• **Problem**: What is needed is every line of the material that contains "russet".

[Start of Attachment]

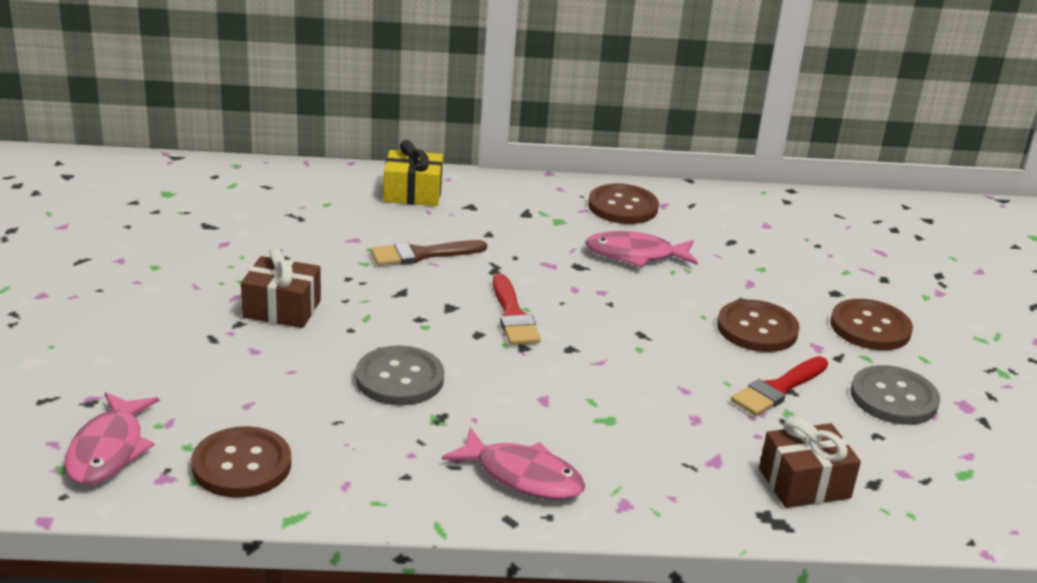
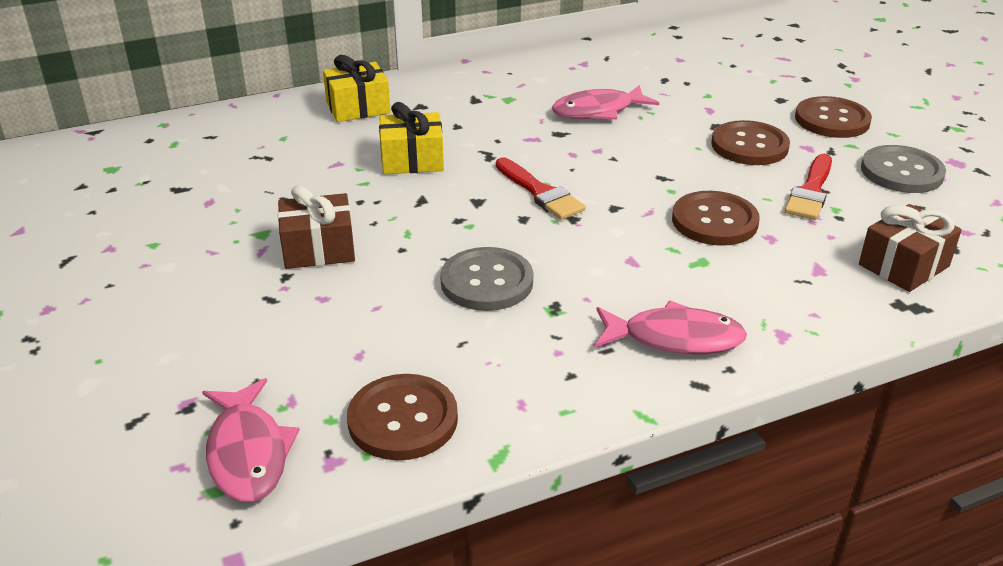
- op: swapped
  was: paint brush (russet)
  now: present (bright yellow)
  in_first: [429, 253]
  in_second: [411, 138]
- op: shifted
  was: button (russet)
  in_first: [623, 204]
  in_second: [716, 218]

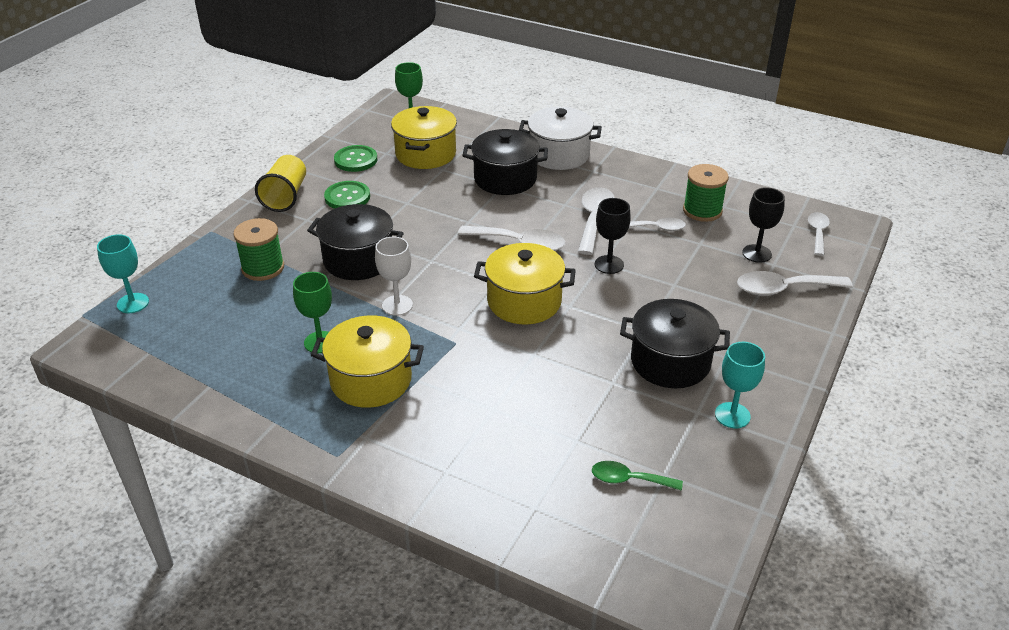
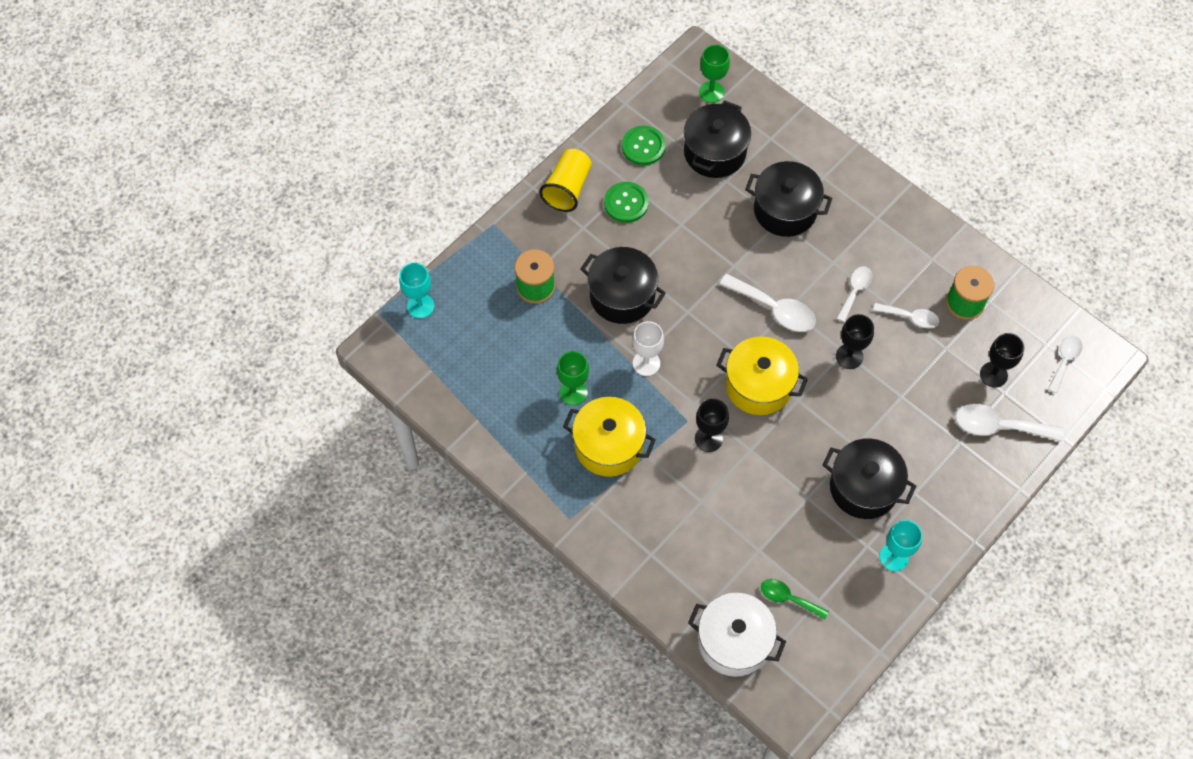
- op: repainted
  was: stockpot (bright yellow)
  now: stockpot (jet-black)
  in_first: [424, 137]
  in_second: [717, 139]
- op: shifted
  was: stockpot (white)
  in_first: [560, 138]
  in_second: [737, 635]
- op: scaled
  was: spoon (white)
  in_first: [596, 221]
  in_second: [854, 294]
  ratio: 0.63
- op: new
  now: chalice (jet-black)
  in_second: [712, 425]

[End of Attachment]

• **Output below**:
  was: paint brush (russet)
  was: button (russet)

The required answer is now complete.